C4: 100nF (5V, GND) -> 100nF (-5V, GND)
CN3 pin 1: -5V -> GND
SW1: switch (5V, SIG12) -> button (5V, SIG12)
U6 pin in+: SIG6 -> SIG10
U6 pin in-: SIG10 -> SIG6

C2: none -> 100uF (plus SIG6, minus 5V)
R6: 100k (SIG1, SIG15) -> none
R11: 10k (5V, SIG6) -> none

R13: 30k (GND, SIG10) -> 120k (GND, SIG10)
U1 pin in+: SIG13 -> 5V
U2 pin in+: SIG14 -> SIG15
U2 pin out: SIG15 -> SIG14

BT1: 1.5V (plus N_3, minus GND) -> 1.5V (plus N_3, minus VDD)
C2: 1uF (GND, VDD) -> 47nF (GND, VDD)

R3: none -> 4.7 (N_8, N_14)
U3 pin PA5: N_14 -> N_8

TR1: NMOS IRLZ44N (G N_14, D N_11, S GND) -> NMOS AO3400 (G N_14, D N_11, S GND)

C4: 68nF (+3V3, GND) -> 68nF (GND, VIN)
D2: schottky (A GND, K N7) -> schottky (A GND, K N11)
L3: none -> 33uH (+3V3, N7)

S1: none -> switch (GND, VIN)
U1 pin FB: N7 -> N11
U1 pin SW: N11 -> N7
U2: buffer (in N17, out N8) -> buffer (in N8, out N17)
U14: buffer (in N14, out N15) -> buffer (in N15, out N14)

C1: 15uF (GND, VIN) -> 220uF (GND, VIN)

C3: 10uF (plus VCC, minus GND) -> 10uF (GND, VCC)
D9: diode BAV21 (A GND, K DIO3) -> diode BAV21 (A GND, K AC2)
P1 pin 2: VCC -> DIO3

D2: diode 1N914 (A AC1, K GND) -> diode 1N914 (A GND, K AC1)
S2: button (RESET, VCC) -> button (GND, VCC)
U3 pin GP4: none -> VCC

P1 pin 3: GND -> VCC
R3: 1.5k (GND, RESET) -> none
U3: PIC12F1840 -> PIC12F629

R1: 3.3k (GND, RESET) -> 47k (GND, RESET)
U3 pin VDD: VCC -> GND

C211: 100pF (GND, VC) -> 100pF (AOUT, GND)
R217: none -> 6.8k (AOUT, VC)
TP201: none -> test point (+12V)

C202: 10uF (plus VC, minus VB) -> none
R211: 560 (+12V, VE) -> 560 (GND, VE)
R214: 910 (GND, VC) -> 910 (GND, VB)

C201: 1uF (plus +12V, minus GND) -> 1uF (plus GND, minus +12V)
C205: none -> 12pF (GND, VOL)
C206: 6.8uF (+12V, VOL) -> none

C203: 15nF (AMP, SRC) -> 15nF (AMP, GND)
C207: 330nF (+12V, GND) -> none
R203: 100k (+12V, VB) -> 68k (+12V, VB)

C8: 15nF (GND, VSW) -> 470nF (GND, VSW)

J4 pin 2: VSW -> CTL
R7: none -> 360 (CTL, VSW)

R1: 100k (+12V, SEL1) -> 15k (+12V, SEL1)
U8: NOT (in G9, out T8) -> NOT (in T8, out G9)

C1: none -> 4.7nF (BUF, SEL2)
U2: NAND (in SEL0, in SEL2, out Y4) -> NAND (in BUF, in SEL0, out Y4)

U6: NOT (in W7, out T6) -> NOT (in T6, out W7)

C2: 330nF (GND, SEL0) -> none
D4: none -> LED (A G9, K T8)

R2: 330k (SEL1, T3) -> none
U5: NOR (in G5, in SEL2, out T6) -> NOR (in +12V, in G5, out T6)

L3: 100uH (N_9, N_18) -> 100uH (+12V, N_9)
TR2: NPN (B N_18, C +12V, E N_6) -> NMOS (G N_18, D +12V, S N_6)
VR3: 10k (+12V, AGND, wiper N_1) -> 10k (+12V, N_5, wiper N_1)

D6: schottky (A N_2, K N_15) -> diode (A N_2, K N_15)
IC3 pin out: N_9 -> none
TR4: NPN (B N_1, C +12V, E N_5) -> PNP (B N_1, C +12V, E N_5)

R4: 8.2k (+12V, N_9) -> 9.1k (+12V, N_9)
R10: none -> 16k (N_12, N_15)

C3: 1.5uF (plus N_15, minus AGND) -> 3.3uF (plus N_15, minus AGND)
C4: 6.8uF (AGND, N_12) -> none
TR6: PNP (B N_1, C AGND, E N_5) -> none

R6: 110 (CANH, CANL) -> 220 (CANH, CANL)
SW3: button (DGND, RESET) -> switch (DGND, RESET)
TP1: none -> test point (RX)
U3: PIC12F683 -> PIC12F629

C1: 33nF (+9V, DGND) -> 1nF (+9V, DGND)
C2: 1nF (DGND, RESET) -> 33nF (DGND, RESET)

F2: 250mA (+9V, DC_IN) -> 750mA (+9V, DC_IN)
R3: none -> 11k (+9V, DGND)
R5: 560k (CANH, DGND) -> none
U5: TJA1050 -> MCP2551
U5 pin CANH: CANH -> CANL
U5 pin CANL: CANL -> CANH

» Task to carry out:
Go through the records and report each line that contains "AOUT".

» Reply to the task:
C211: 100pF (GND, VC) -> 100pF (AOUT, GND)
R217: none -> 6.8k (AOUT, VC)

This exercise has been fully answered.